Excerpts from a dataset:
++++++++

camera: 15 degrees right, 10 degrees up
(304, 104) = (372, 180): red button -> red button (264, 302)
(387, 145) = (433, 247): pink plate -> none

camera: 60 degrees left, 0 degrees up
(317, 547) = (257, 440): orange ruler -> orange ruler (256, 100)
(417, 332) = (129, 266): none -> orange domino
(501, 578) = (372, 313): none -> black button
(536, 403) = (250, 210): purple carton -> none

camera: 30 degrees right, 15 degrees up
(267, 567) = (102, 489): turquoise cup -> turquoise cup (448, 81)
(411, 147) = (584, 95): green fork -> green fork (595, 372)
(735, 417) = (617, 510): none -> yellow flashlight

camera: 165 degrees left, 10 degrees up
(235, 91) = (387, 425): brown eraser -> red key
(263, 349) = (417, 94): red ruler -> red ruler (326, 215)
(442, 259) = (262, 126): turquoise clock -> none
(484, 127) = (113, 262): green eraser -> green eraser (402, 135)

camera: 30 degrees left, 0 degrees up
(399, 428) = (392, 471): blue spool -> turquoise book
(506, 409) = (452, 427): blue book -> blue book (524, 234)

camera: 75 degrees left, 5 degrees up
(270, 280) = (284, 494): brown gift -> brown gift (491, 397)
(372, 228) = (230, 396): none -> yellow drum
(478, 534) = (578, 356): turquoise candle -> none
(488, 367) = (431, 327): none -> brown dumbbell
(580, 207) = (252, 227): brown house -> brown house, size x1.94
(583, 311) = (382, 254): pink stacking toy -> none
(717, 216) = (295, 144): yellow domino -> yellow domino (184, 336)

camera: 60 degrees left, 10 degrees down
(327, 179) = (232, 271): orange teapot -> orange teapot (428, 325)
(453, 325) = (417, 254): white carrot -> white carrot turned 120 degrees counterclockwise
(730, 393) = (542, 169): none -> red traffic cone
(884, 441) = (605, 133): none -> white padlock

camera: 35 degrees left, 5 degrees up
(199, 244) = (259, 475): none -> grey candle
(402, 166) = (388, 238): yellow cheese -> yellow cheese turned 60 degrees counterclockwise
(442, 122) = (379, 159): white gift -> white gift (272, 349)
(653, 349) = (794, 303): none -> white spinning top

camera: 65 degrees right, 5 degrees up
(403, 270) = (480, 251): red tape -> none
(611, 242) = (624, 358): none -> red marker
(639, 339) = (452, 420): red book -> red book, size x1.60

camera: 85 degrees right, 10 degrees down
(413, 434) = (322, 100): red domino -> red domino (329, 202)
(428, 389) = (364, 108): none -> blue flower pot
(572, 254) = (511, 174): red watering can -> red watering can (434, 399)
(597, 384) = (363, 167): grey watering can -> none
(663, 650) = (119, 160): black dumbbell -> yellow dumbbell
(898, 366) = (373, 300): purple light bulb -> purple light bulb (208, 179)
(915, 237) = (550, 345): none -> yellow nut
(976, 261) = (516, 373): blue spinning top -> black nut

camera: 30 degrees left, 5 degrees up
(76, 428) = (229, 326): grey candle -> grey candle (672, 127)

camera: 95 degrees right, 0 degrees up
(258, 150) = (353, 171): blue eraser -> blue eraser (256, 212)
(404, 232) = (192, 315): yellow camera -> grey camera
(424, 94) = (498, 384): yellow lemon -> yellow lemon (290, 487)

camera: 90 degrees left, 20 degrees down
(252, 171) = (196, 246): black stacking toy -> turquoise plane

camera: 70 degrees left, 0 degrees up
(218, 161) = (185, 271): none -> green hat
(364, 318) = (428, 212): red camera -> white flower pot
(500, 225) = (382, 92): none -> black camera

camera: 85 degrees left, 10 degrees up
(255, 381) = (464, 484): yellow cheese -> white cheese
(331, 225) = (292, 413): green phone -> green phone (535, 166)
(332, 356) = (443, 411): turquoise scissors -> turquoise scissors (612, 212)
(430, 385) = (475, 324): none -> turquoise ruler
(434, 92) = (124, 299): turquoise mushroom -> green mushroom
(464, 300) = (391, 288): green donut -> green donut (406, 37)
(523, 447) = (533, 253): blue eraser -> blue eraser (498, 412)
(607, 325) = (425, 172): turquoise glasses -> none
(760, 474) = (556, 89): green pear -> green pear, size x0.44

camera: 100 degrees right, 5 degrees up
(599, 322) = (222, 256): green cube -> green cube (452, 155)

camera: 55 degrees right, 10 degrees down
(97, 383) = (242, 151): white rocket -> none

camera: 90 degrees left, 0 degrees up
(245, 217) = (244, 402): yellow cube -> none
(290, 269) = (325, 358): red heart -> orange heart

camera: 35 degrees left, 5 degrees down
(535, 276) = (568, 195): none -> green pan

++++++++

**Action item:**
Look above for the line that contains "(597, 384) = (363, 167): grey". Starting there, transcribe every line exactly until you have copied the line that contains "camera: 30 degrees left, 5 degrees up".

**Solution to this exercise:**
(597, 384) = (363, 167): grey watering can -> none
(663, 650) = (119, 160): black dumbbell -> yellow dumbbell
(898, 366) = (373, 300): purple light bulb -> purple light bulb (208, 179)
(915, 237) = (550, 345): none -> yellow nut
(976, 261) = (516, 373): blue spinning top -> black nut

camera: 30 degrees left, 5 degrees up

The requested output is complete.